** Records provided follows **

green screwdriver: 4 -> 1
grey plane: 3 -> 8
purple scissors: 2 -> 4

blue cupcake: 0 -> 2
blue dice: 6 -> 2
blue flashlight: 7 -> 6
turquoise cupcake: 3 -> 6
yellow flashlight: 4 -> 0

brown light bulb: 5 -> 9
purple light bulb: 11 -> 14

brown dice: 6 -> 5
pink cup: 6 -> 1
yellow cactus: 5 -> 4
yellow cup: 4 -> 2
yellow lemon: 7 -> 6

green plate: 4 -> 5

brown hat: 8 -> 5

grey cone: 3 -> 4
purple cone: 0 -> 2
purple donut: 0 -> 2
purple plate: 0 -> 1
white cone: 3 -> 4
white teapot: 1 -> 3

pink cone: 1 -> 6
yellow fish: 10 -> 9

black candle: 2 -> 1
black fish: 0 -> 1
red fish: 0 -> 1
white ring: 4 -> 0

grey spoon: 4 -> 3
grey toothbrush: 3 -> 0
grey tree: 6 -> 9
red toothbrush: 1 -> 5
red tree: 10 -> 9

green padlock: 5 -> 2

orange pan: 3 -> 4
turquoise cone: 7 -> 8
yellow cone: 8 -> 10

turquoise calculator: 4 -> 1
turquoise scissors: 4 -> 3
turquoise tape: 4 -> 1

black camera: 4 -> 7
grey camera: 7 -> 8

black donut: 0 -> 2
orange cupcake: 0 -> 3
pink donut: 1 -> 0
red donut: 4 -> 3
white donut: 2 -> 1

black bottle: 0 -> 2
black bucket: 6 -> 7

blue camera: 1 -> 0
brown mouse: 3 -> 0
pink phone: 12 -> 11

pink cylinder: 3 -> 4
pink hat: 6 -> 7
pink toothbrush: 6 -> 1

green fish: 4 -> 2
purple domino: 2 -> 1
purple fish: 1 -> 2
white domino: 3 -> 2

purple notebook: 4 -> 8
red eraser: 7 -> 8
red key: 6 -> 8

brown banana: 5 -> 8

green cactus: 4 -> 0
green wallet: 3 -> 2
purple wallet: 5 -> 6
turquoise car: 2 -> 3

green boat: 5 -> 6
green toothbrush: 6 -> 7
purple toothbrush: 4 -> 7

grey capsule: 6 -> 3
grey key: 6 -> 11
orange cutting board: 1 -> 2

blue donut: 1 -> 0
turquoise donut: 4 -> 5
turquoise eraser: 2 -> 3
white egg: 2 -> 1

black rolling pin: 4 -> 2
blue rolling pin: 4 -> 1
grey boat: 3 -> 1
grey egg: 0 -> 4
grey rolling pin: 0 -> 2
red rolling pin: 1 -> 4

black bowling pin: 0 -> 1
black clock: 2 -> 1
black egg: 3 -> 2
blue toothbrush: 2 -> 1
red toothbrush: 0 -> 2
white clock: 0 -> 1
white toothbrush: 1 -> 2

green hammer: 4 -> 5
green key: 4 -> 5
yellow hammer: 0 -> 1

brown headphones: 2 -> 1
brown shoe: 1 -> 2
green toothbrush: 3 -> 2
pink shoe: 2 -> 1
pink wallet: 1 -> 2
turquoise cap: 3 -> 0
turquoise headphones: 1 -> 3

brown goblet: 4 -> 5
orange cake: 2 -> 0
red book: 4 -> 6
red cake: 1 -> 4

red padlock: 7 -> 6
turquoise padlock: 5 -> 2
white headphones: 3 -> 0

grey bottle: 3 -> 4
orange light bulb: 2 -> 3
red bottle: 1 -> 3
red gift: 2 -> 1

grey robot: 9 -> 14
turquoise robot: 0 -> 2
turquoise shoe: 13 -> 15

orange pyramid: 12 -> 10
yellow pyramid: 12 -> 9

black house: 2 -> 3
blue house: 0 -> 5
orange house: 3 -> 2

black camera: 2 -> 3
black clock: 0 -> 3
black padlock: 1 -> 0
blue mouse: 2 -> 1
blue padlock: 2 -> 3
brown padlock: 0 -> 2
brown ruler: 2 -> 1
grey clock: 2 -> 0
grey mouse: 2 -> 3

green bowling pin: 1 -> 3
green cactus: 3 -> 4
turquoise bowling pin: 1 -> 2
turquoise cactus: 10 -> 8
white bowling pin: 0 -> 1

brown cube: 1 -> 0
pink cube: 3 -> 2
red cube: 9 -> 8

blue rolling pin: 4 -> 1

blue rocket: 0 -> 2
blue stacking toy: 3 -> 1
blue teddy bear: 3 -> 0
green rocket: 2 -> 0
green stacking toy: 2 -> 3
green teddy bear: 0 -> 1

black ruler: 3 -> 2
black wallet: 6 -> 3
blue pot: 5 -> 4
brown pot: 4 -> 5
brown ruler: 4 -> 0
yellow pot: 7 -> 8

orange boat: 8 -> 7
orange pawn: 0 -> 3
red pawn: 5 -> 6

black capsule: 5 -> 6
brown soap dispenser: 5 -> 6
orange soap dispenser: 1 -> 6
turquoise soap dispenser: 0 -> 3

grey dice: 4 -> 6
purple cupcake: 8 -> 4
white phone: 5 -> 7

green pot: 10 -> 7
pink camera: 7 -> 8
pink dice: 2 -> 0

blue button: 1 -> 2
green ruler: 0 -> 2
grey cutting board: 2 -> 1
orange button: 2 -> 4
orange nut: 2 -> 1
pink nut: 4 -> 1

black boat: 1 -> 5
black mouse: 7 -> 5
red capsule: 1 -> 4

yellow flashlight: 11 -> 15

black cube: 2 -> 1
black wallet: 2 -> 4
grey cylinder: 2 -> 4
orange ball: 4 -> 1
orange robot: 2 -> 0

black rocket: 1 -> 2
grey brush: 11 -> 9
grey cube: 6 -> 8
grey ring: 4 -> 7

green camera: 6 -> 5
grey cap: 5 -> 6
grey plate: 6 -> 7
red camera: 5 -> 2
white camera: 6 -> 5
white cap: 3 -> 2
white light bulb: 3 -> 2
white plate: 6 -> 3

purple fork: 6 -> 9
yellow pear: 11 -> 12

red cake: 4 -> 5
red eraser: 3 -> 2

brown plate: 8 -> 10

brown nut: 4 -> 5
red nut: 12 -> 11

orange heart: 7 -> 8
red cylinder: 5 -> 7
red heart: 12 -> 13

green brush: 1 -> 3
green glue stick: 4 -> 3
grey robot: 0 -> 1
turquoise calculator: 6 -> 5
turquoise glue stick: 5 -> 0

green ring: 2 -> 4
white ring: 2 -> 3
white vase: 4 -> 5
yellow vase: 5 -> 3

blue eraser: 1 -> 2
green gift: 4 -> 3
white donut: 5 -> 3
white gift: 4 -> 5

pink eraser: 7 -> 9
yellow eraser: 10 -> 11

** End of Records provided **

→ **Assigned task**:
Beginning with the first line above, could you copy every line exactly, up to and including the one with "purple light bulb: 11 -> 14"?

→ **The answer**:
green screwdriver: 4 -> 1
grey plane: 3 -> 8
purple scissors: 2 -> 4

blue cupcake: 0 -> 2
blue dice: 6 -> 2
blue flashlight: 7 -> 6
turquoise cupcake: 3 -> 6
yellow flashlight: 4 -> 0

brown light bulb: 5 -> 9
purple light bulb: 11 -> 14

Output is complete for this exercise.